_WHAT THE EXERCISE ASKS_.
Leave out all lines before the one containing "R5: 47 (AGND, BUF) -> 47 (BUF, MID)", and copy that line and all the rest below it exactly.

_EXERCISE DATA_.
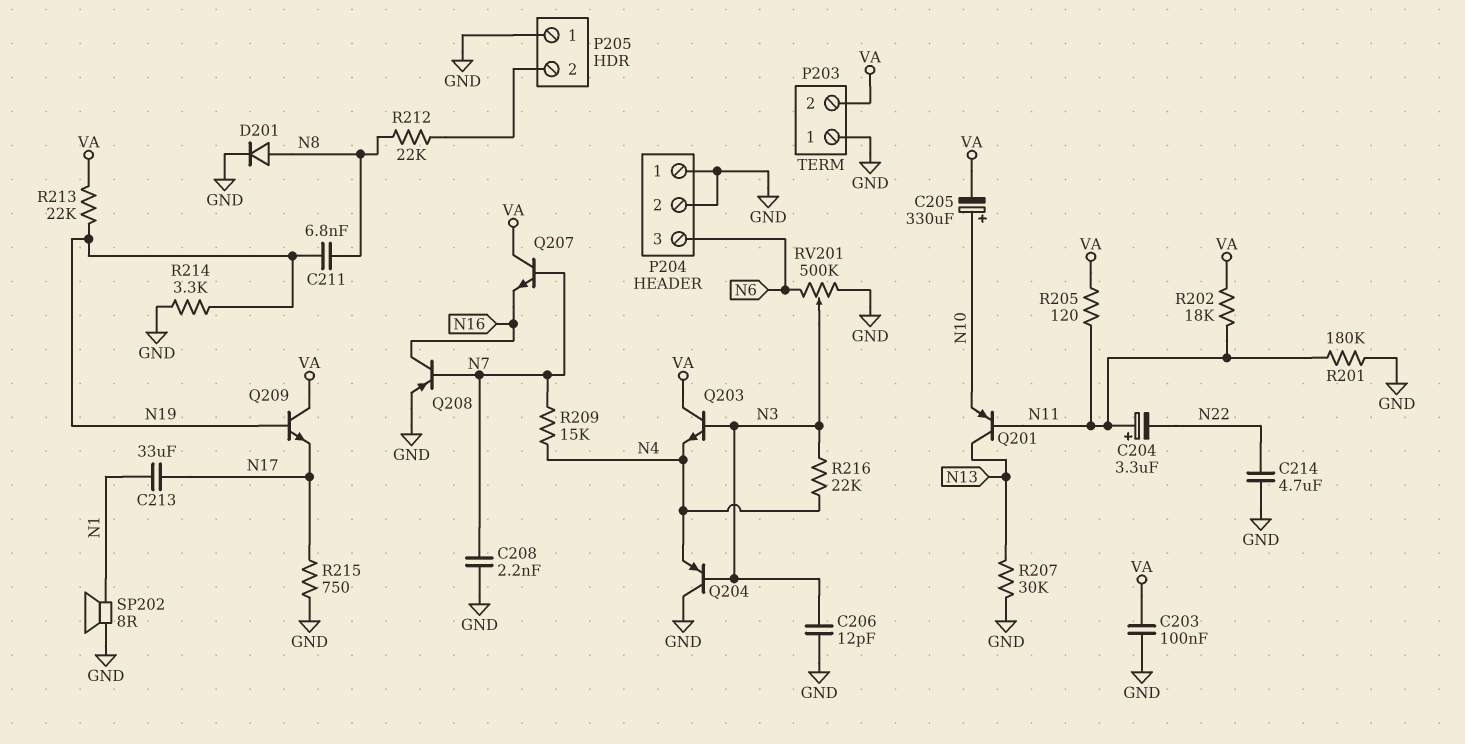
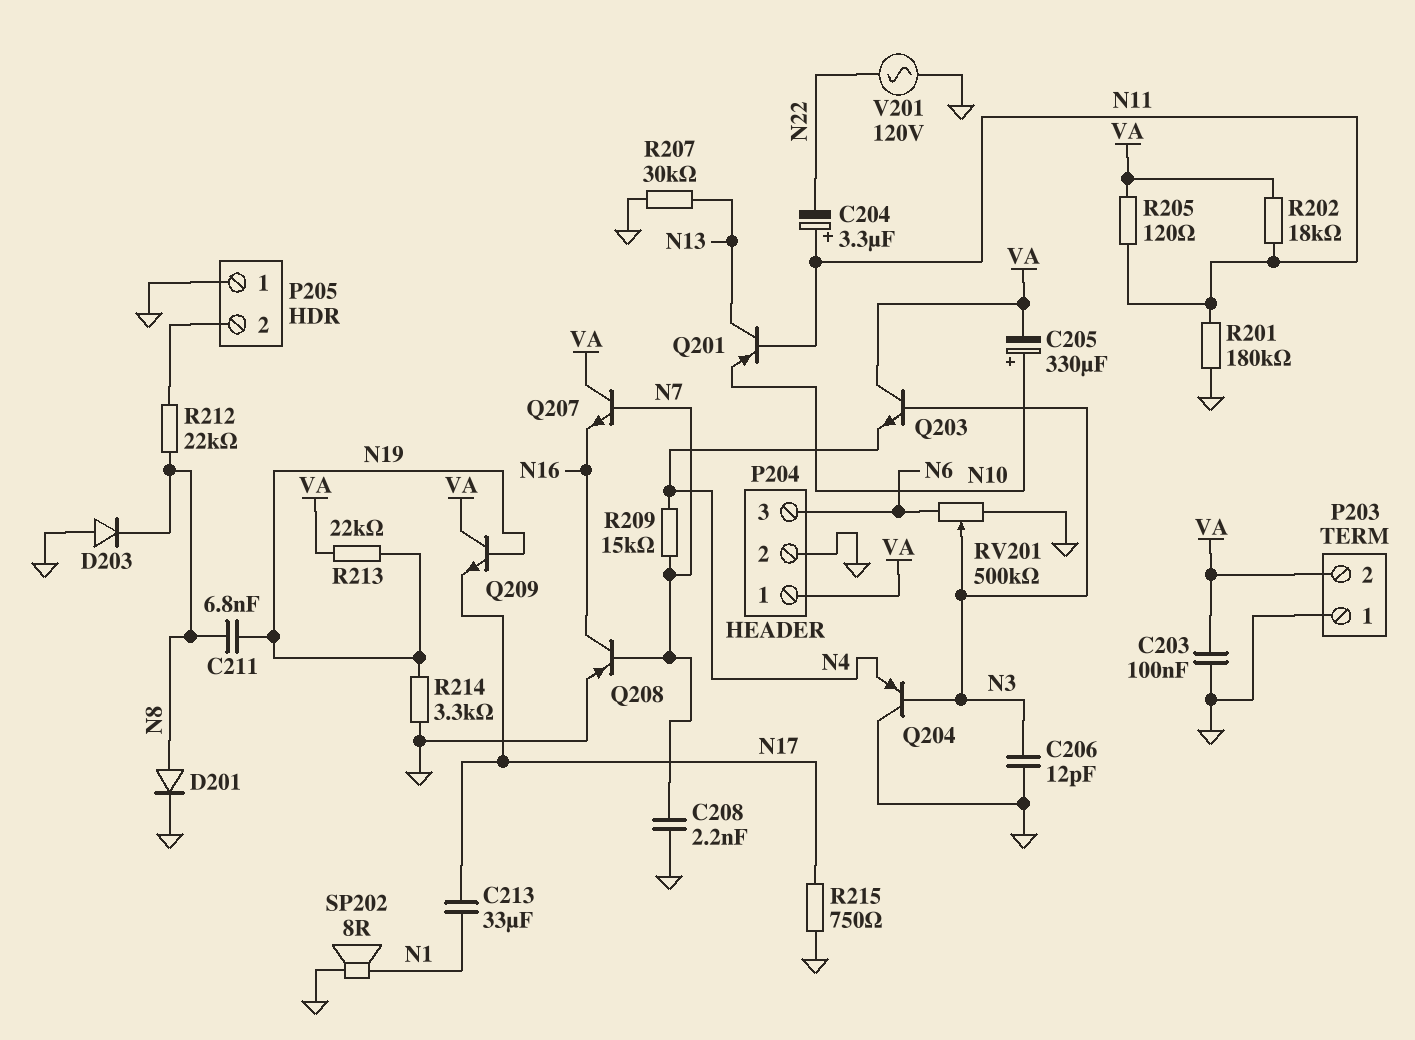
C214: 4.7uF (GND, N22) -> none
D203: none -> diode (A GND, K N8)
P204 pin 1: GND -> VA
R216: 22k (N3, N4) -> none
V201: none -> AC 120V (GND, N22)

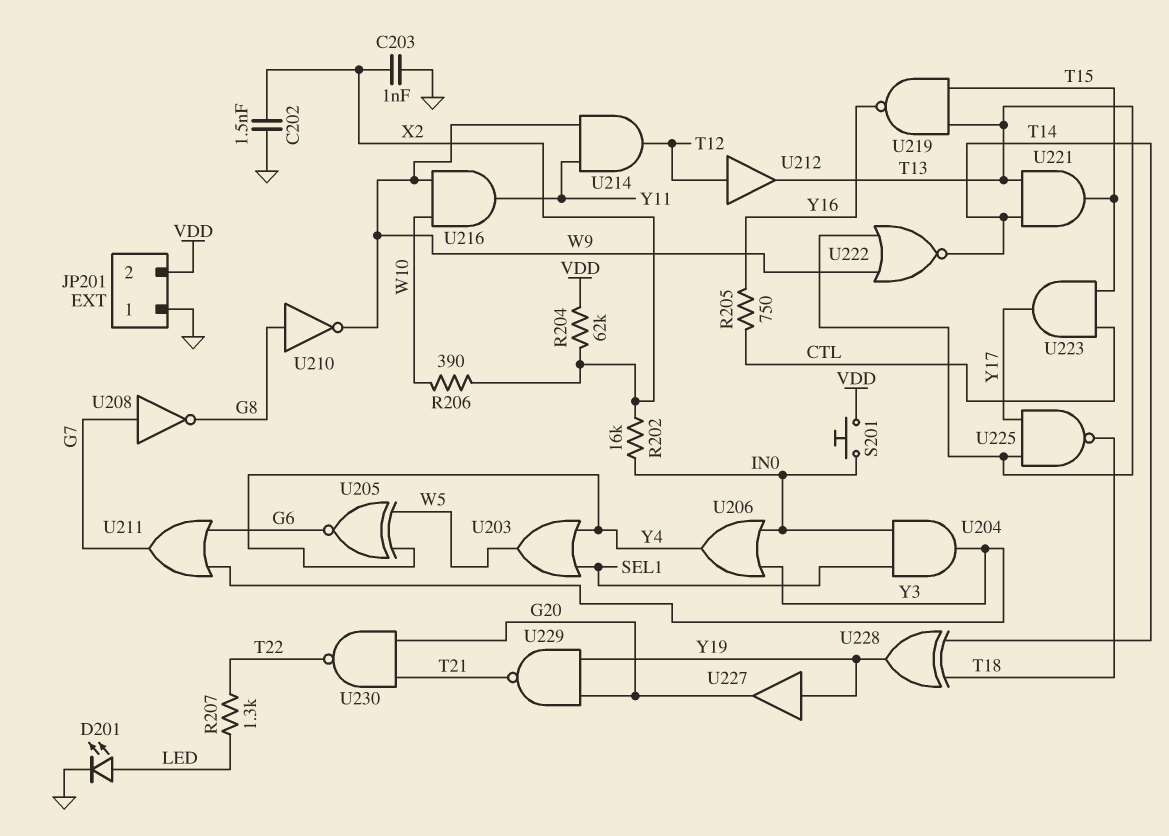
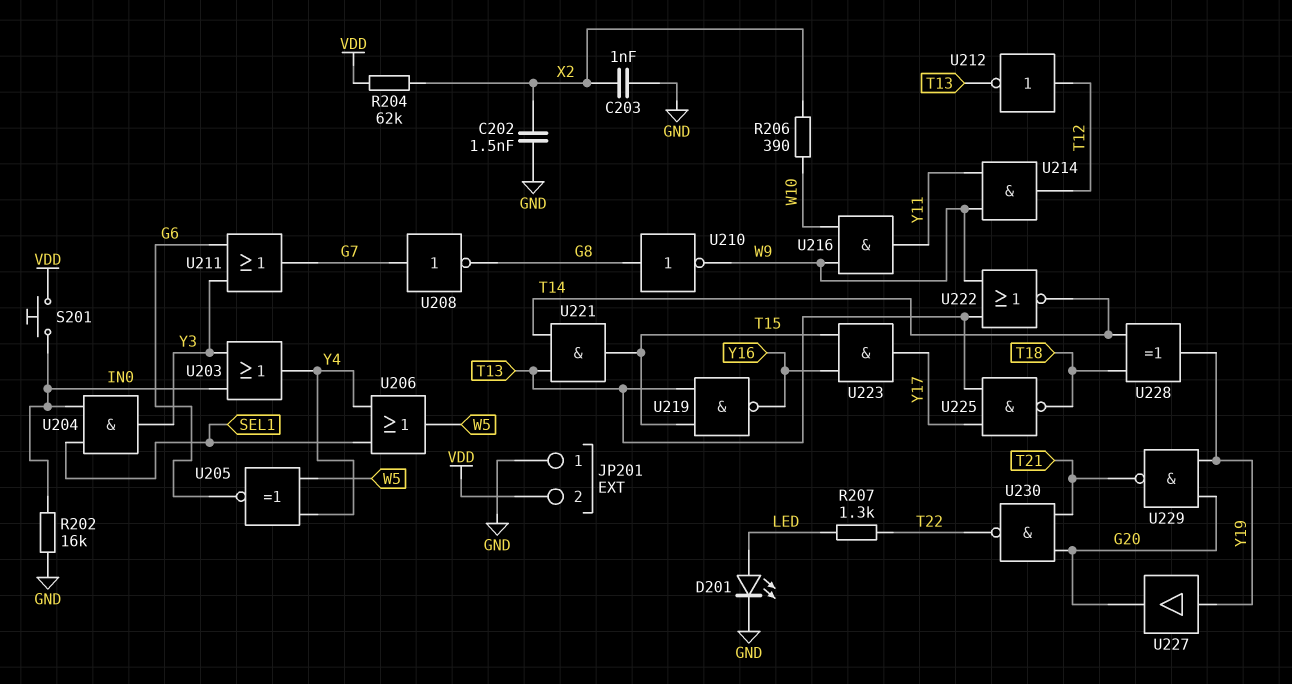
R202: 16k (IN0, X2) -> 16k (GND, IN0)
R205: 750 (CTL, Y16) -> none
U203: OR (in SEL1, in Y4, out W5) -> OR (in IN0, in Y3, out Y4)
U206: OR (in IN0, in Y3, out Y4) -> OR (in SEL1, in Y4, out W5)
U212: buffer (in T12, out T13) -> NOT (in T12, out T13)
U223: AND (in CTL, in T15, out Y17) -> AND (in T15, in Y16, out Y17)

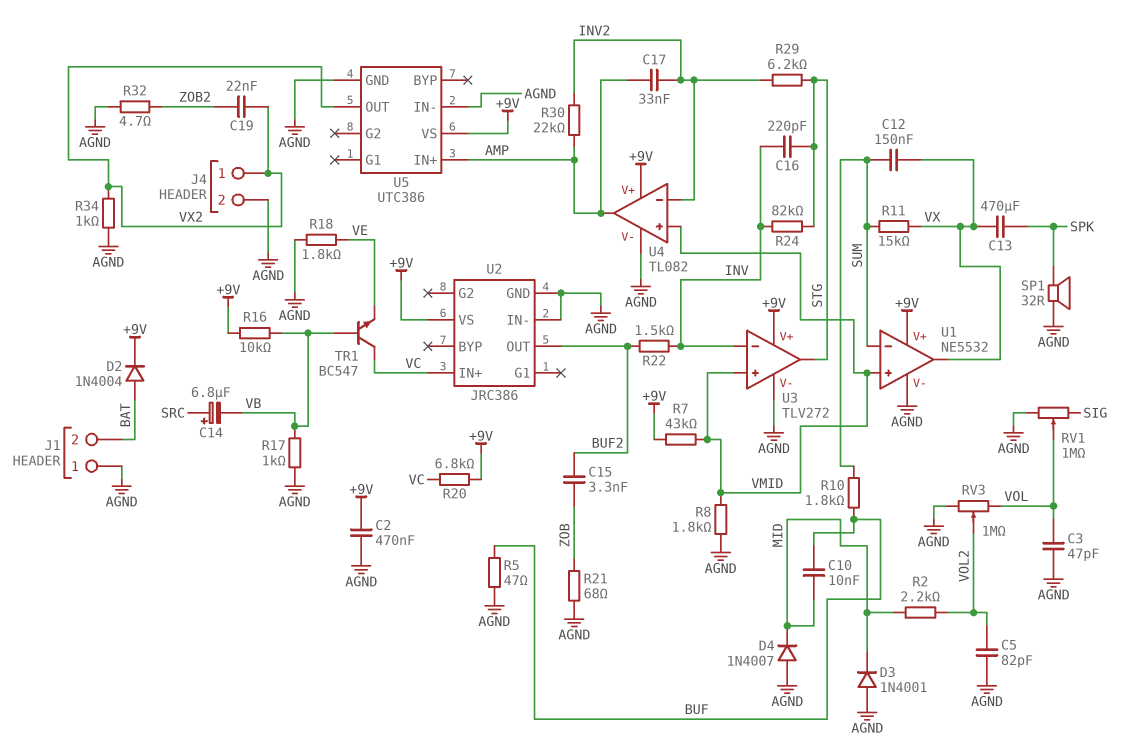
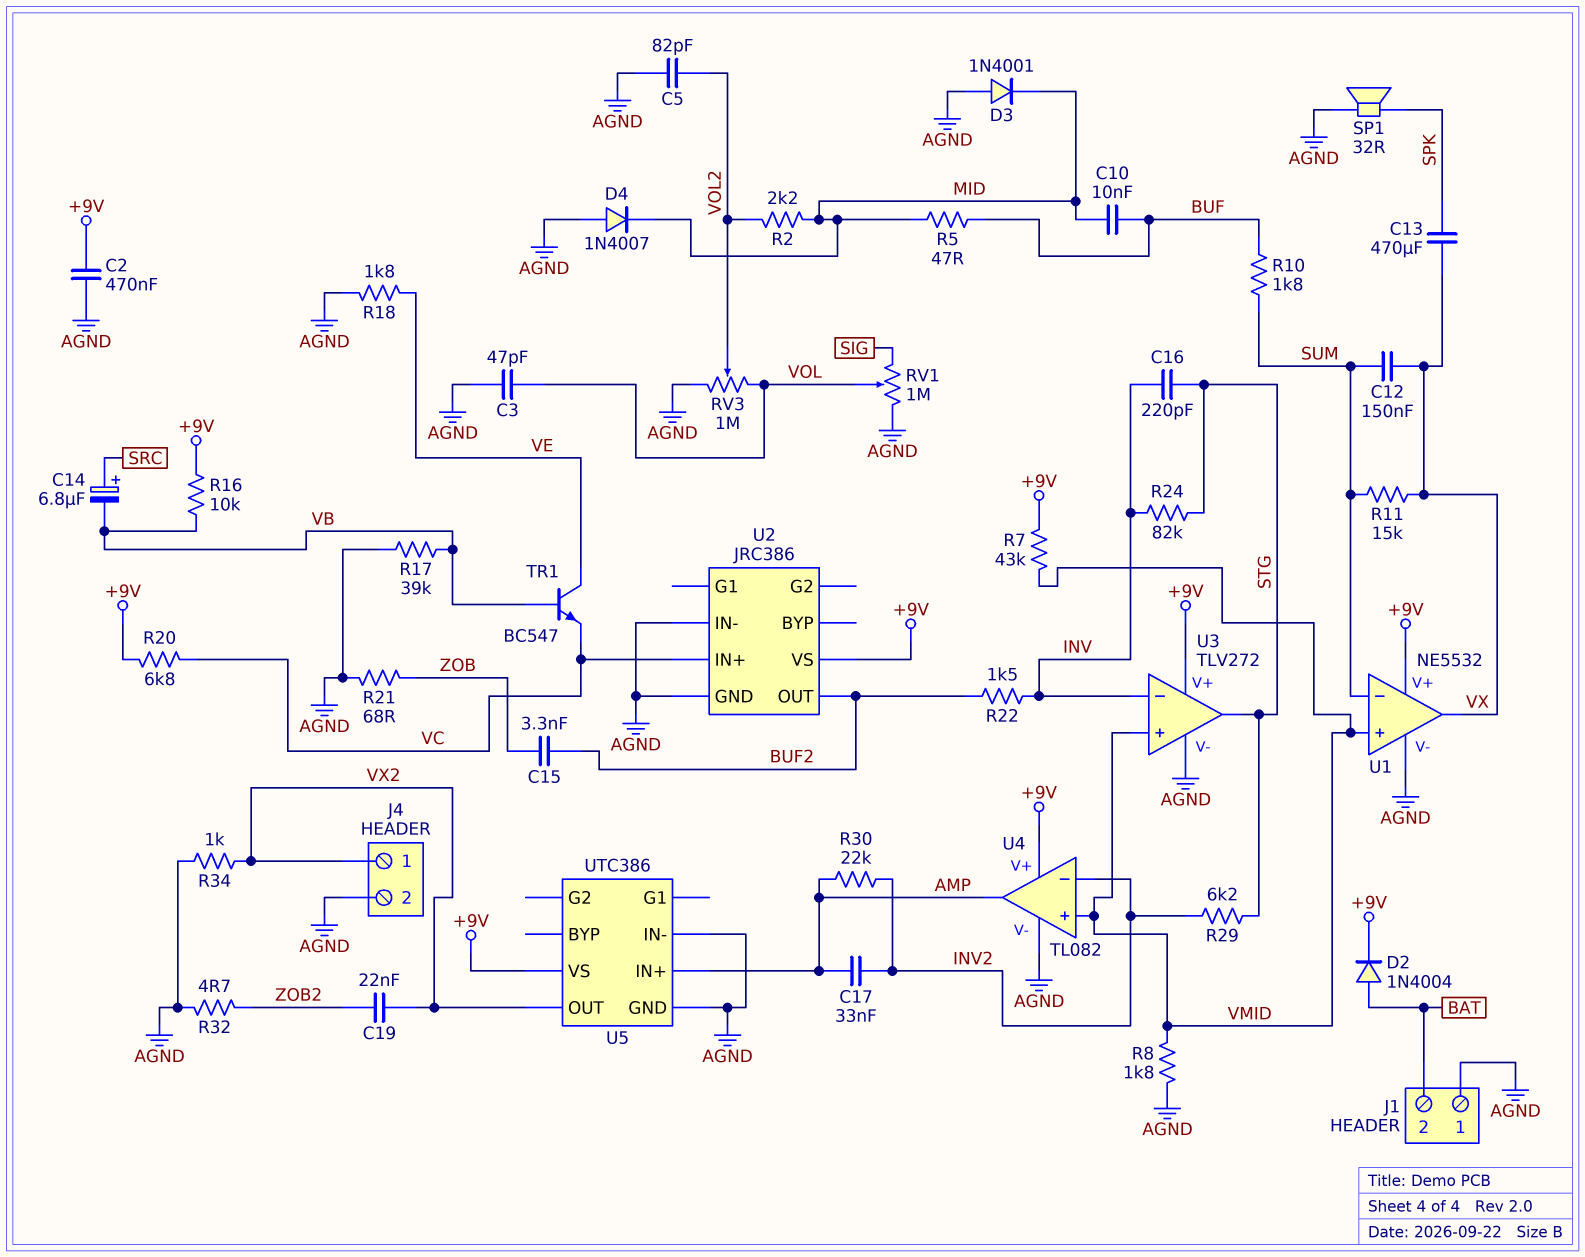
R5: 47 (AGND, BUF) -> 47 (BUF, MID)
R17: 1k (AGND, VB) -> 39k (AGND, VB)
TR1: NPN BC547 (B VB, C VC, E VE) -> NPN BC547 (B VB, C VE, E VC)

_EXERCISE RESPONSE_.
R5: 47 (AGND, BUF) -> 47 (BUF, MID)
R17: 1k (AGND, VB) -> 39k (AGND, VB)
TR1: NPN BC547 (B VB, C VC, E VE) -> NPN BC547 (B VB, C VE, E VC)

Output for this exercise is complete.